### What the task asks
Here are some records; copy every line that holds the word "blue".

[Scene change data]
##########

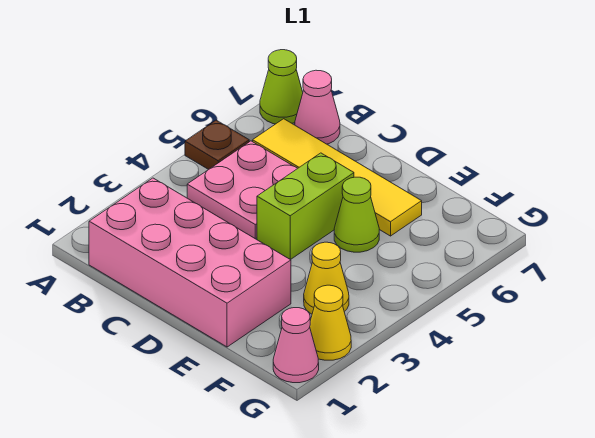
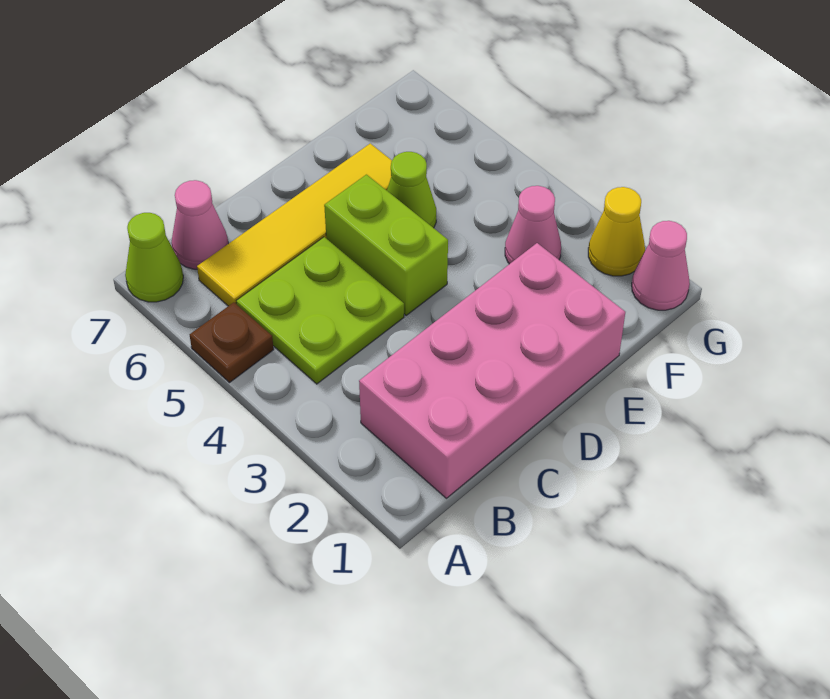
pink plate B4:C5 level 1 -> lime plate B4:C5 level 1
yellow cone F3 level 1 -> pink cone F3 level 1

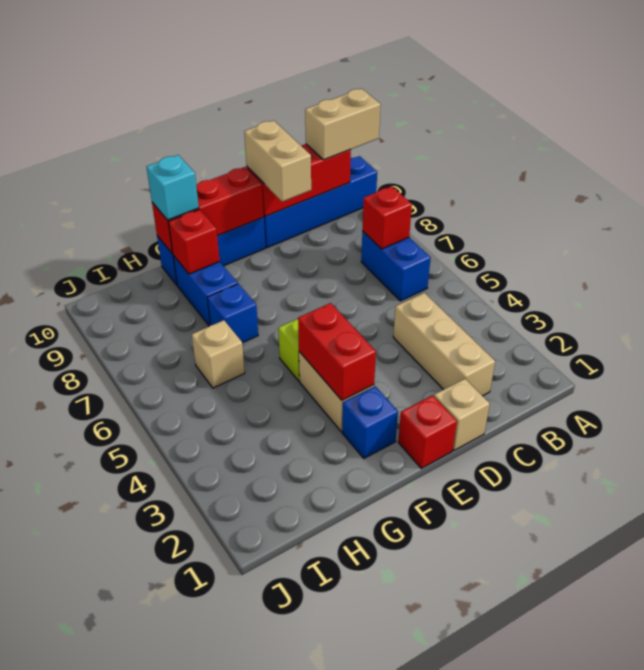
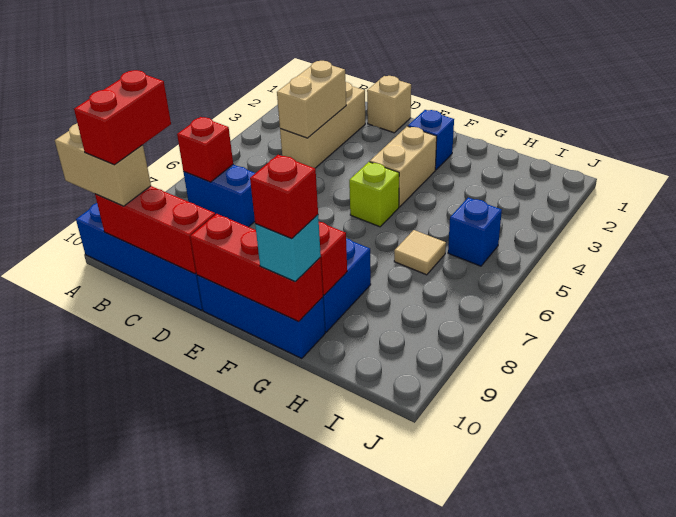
blue brick B6:B7 level 1 -> blue brick B7:C7 level 1
tan brick D9:D10 level 3 -> tan brick C3:C4 level 2
red brick E1 level 1 -> red brick G10 level 4
red brick F3:F4 level 2 -> red brick B9:B10 level 4
blue brick G7 level 1 -> blue brick I5 level 1
tan brick H6 level 1 -> tan tile H6 level 1

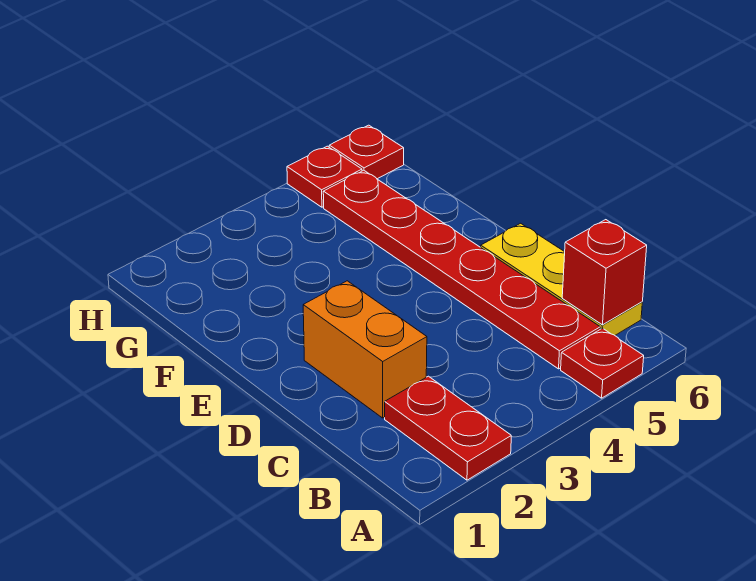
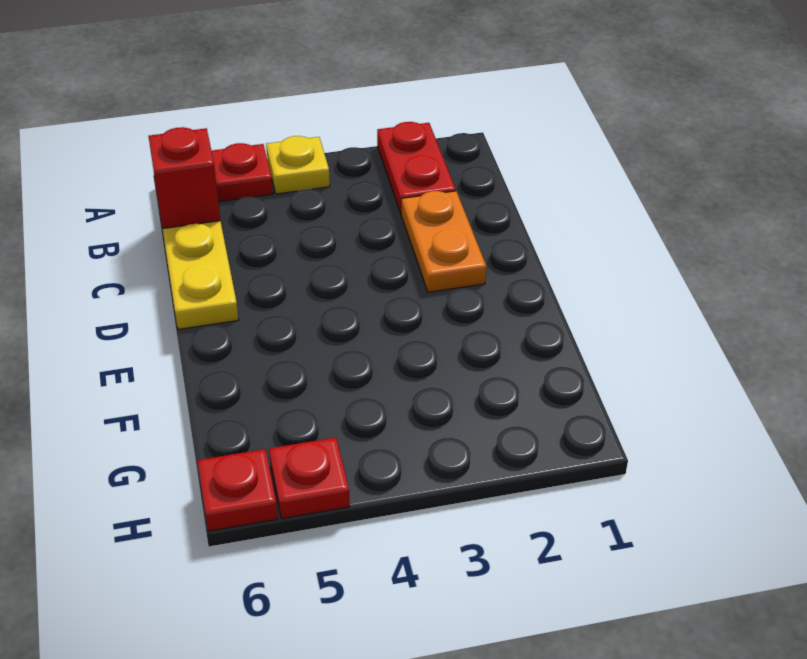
none -> yellow plate A4 level 1
red plate B5:G5 level 1 -> none
orange brick C2:D2 level 1 -> orange plate C2:D2 level 1

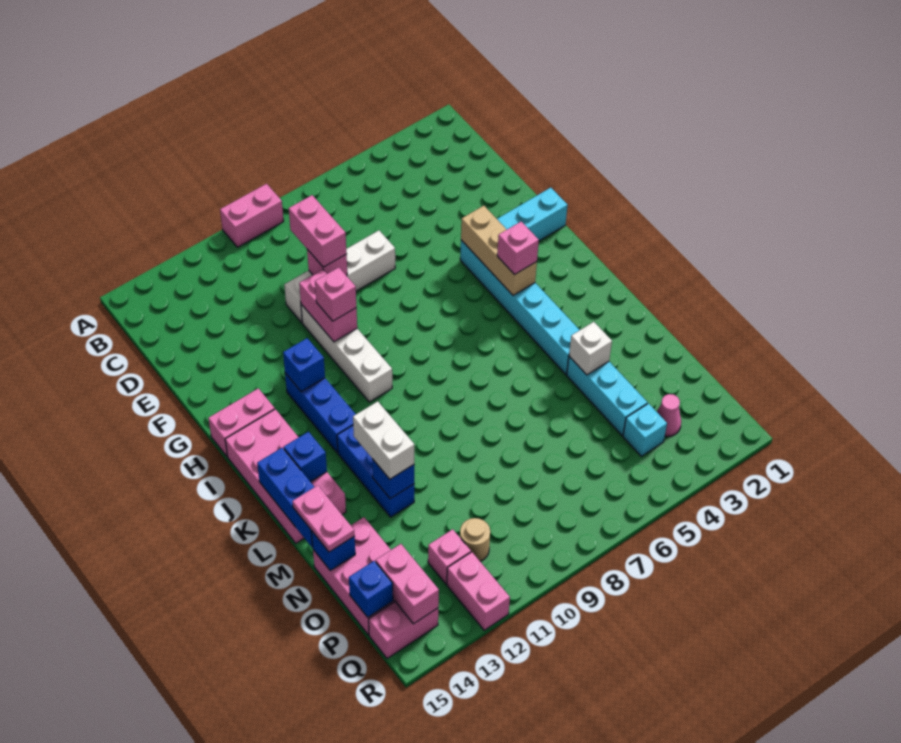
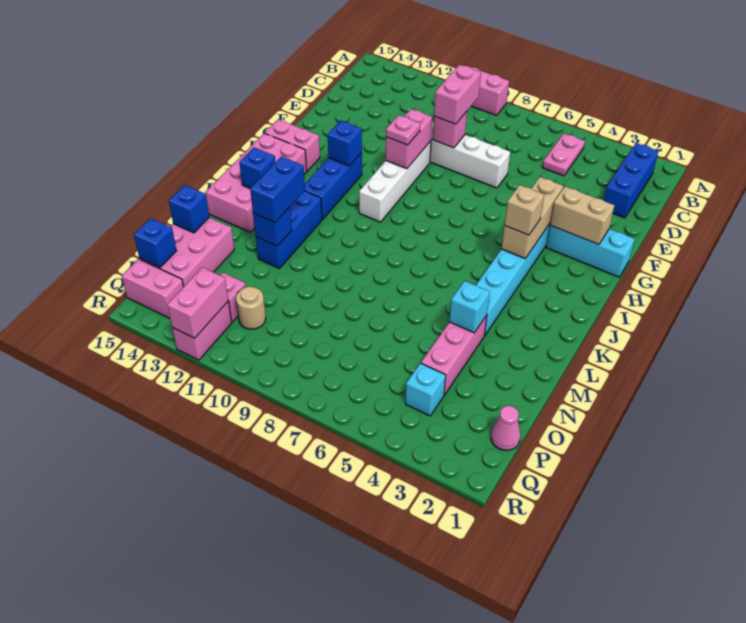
none -> tan brick G2:G3 level 2
pink brick G10 level 3 -> pink plate G10 level 3
pink brick I4 level 3 -> tan brick I4 level 3
blue brick K15:M15 level 2 -> blue brick B2:D2 level 1
white brick L12:M12 level 3 -> blue brick L12:M12 level 3
cyan brick M4:O4 level 1 -> pink brick M4:O4 level 1
white brick M4 level 2 -> cyan brick M4 level 2
pink plate M15:N15 level 3 -> pink plate B5:C5 level 1
pink cone P3 level 1 -> pink cone P1 level 1
pink brick P14:Q14 level 2 -> pink brick Q12:R12 level 2

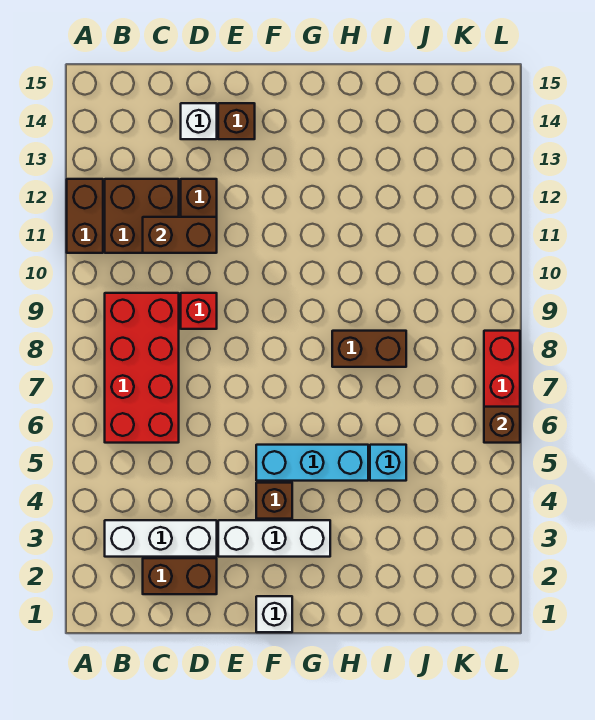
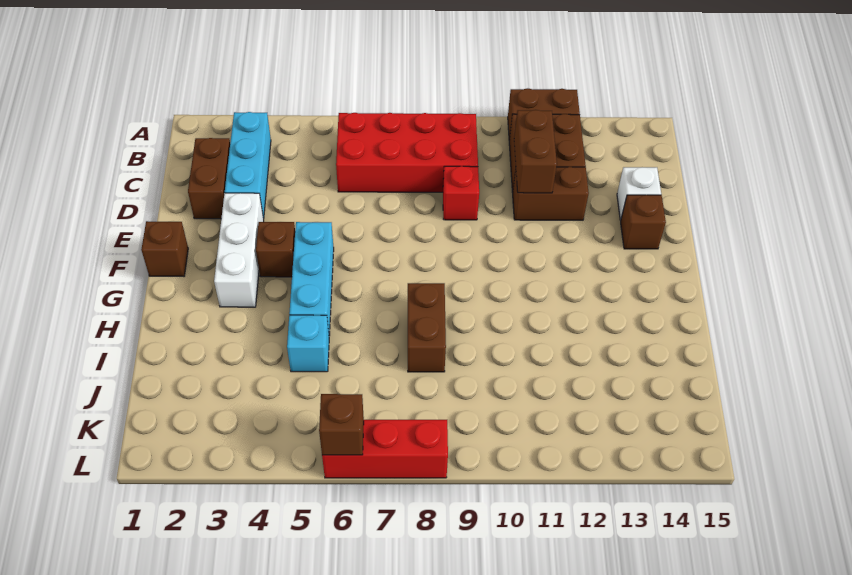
white brick B3:D3 level 1 -> cyan brick B3:D3 level 1
white brick F1 level 1 -> brown brick F1 level 1

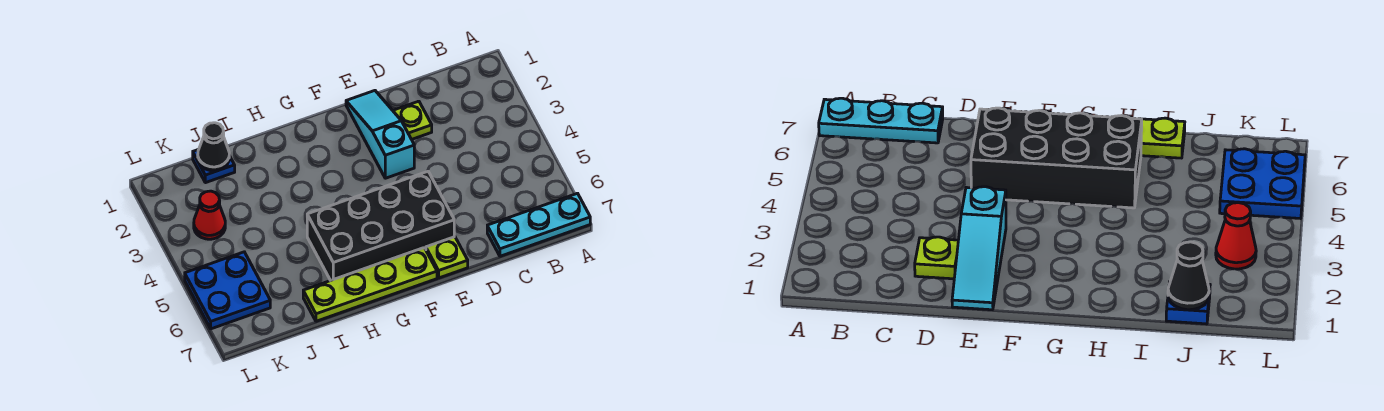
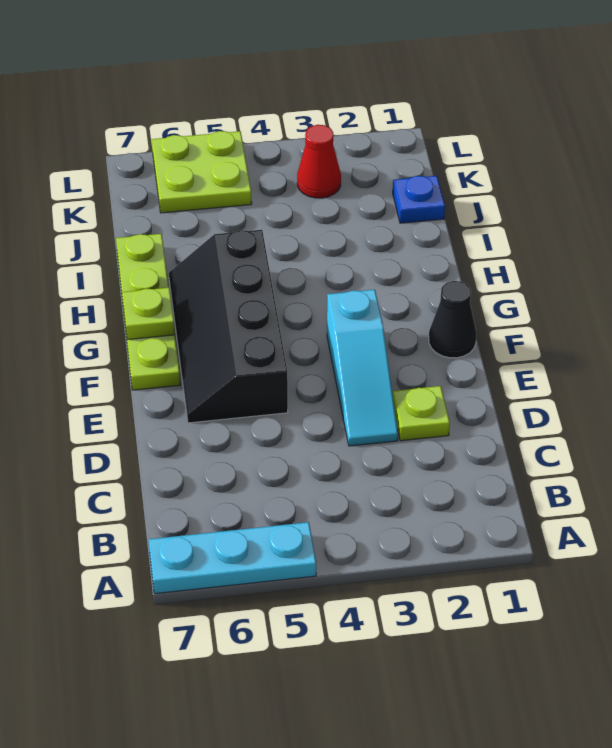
cyan plate A7:C7 level 1 -> cyan plate A5:A7 level 1
cyan slope E1:E3 level 1 top 3 -> cyan slope D3:F3 level 1 top F
black brick E5:H6 level 1 -> black slope E5:H6 level 1 top 5
lime plate E7 level 1 -> lime plate G7 level 2
black cone J1 level 2 -> black cone F1 level 1
blue plate K5:L6 level 1 -> lime plate K5:L6 level 1

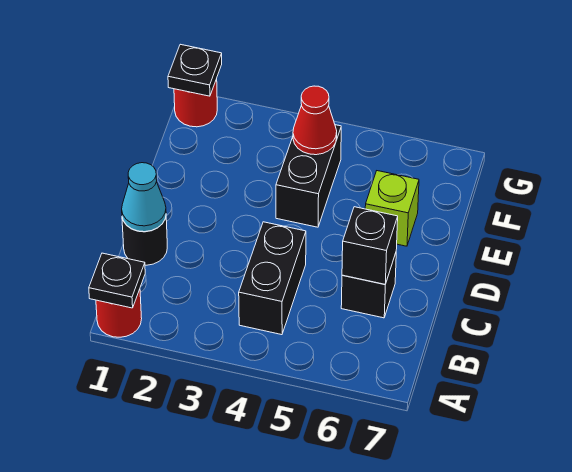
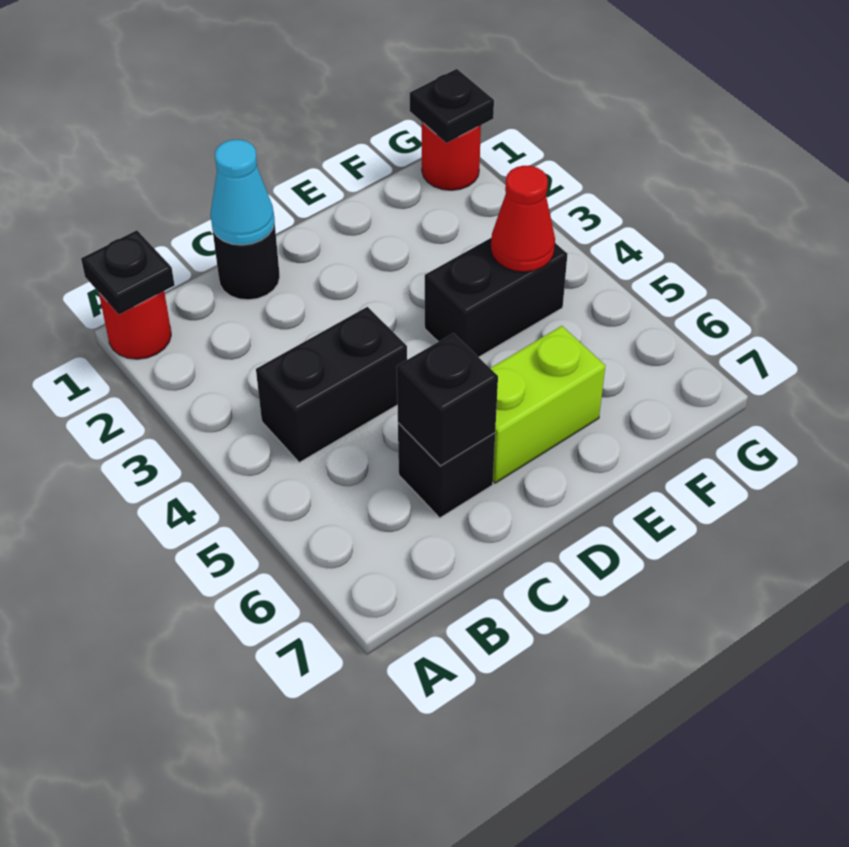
lime brick E6 level 1 -> lime brick D6:E6 level 1

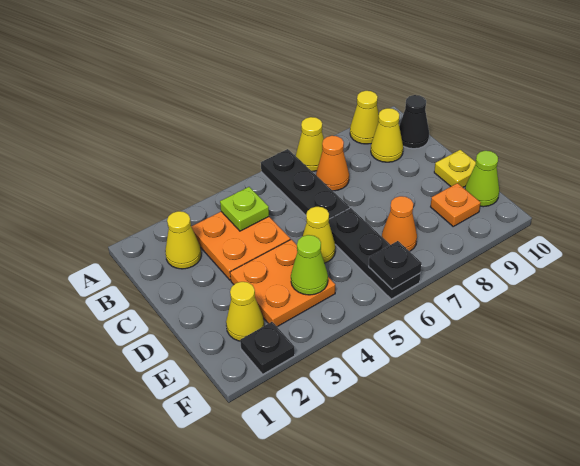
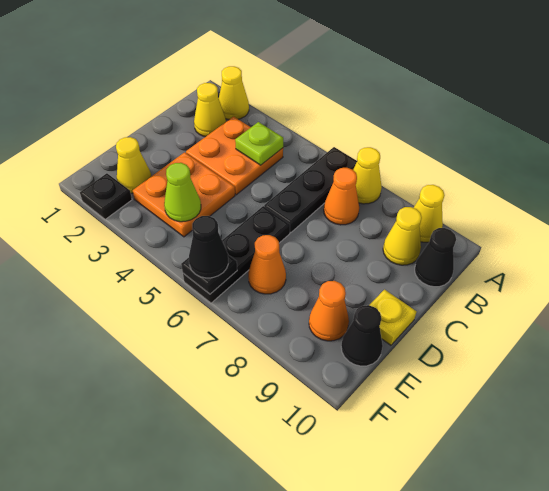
yellow cone D5 level 1 -> yellow cone A2 level 1
orange plate E9 level 1 -> orange cone E9 level 1
lime cone E10 level 1 -> black cone E10 level 1
none -> black cone F6 level 3

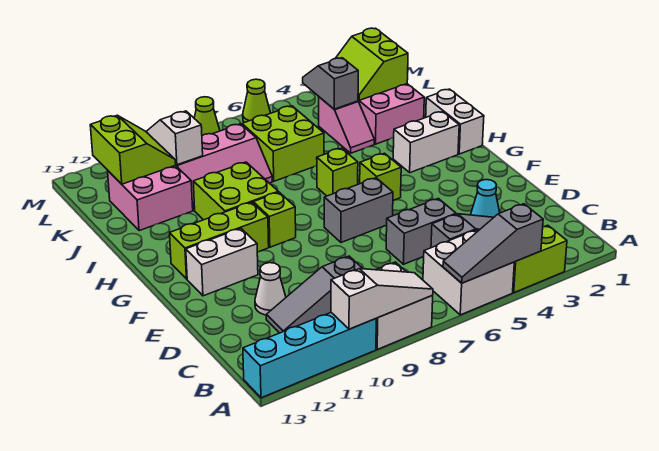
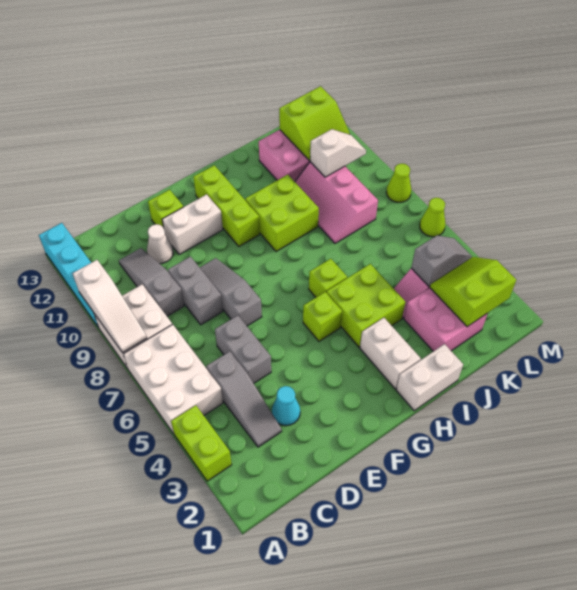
grey slope A4:A6 level 2 top 4 -> grey slope E7:E9 level 1 top 7
white brick A5:B6 level 1 -> white brick A5:B7 level 1
grey brick F6:F7 level 1 -> grey brick D8:D9 level 1
white brick F11:F12 level 1 -> white brick E11:F11 level 1
lime brick G9 level 1 -> lime brick E12 level 1
lime brick J6:K7 level 1 -> lime brick H4:I5 level 1

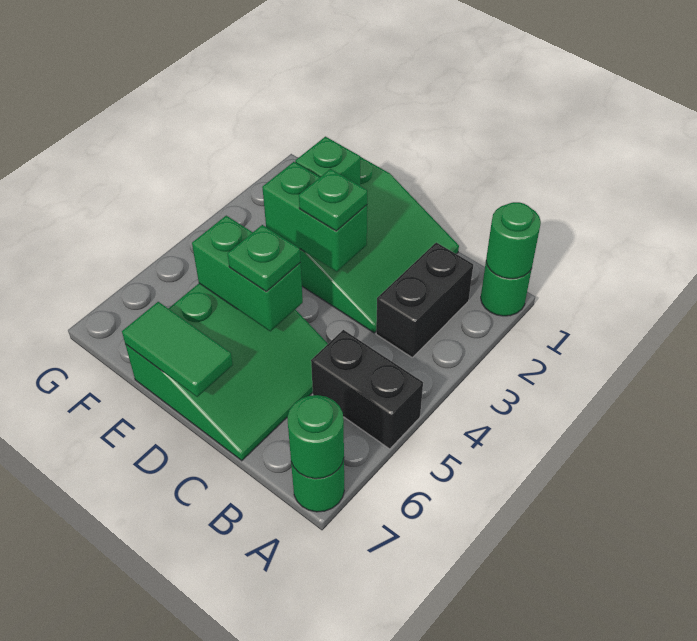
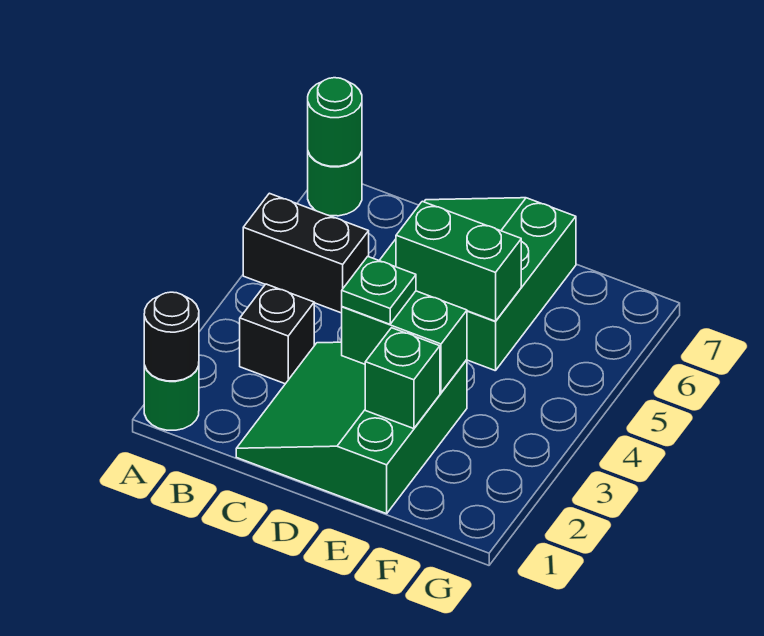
green round brick A1 level 2 -> black round brick A1 level 2
black brick B2:B3 level 1 -> black brick B3 level 1
green plate D5 level 3 -> none
green tile D7:E7 level 2 -> none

##########

### Solution to this exercise
blue brick B6:B7 level 1 -> blue brick B7:C7 level 1
blue brick G7 level 1 -> blue brick I5 level 1
blue brick K15:M15 level 2 -> blue brick B2:D2 level 1
white brick L12:M12 level 3 -> blue brick L12:M12 level 3
blue plate K5:L6 level 1 -> lime plate K5:L6 level 1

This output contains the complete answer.